**EXERCISE DATA:**
# # #

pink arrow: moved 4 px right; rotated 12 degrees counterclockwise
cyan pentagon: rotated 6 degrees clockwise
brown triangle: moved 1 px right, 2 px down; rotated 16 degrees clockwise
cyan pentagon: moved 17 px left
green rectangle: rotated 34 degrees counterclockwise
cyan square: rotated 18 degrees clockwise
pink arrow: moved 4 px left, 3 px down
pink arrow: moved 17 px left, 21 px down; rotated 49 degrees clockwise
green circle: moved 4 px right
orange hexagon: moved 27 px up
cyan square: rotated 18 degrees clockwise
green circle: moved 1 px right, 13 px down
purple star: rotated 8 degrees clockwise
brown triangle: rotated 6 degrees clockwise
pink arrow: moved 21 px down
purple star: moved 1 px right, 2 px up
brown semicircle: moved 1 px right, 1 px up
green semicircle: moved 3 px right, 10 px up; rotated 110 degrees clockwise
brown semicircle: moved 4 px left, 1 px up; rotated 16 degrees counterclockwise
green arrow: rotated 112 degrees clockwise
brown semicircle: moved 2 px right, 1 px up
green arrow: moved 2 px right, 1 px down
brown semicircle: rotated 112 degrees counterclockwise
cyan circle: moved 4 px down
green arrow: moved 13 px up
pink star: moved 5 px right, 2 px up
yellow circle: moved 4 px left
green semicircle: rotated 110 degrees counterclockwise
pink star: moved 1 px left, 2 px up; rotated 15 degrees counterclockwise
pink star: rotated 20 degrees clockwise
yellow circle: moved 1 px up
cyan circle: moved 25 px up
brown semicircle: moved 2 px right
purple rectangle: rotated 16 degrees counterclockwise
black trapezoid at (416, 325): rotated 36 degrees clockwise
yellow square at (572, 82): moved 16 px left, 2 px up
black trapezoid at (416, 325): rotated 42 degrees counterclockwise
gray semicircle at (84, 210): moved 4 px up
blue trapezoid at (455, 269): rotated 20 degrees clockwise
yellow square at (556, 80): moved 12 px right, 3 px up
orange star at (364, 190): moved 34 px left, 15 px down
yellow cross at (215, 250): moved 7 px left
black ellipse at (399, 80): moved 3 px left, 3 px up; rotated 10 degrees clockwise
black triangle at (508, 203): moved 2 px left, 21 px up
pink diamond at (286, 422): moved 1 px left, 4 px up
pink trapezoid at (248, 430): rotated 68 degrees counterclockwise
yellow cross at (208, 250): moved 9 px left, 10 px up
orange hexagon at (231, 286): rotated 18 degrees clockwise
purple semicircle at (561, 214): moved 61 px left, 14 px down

# # #

**REQUIREMENTS:**
Copy every line of the records above word for word, without changing anything.

**ANSWER:**
pink arrow: moved 4 px right; rotated 12 degrees counterclockwise
cyan pentagon: rotated 6 degrees clockwise
brown triangle: moved 1 px right, 2 px down; rotated 16 degrees clockwise
cyan pentagon: moved 17 px left
green rectangle: rotated 34 degrees counterclockwise
cyan square: rotated 18 degrees clockwise
pink arrow: moved 4 px left, 3 px down
pink arrow: moved 17 px left, 21 px down; rotated 49 degrees clockwise
green circle: moved 4 px right
orange hexagon: moved 27 px up
cyan square: rotated 18 degrees clockwise
green circle: moved 1 px right, 13 px down
purple star: rotated 8 degrees clockwise
brown triangle: rotated 6 degrees clockwise
pink arrow: moved 21 px down
purple star: moved 1 px right, 2 px up
brown semicircle: moved 1 px right, 1 px up
green semicircle: moved 3 px right, 10 px up; rotated 110 degrees clockwise
brown semicircle: moved 4 px left, 1 px up; rotated 16 degrees counterclockwise
green arrow: rotated 112 degrees clockwise
brown semicircle: moved 2 px right, 1 px up
green arrow: moved 2 px right, 1 px down
brown semicircle: rotated 112 degrees counterclockwise
cyan circle: moved 4 px down
green arrow: moved 13 px up
pink star: moved 5 px right, 2 px up
yellow circle: moved 4 px left
green semicircle: rotated 110 degrees counterclockwise
pink star: moved 1 px left, 2 px up; rotated 15 degrees counterclockwise
pink star: rotated 20 degrees clockwise
yellow circle: moved 1 px up
cyan circle: moved 25 px up
brown semicircle: moved 2 px right
purple rectangle: rotated 16 degrees counterclockwise
black trapezoid at (416, 325): rotated 36 degrees clockwise
yellow square at (572, 82): moved 16 px left, 2 px up
black trapezoid at (416, 325): rotated 42 degrees counterclockwise
gray semicircle at (84, 210): moved 4 px up
blue trapezoid at (455, 269): rotated 20 degrees clockwise
yellow square at (556, 80): moved 12 px right, 3 px up
orange star at (364, 190): moved 34 px left, 15 px down
yellow cross at (215, 250): moved 7 px left
black ellipse at (399, 80): moved 3 px left, 3 px up; rotated 10 degrees clockwise
black triangle at (508, 203): moved 2 px left, 21 px up
pink diamond at (286, 422): moved 1 px left, 4 px up
pink trapezoid at (248, 430): rotated 68 degrees counterclockwise
yellow cross at (208, 250): moved 9 px left, 10 px up
orange hexagon at (231, 286): rotated 18 degrees clockwise
purple semicircle at (561, 214): moved 61 px left, 14 px down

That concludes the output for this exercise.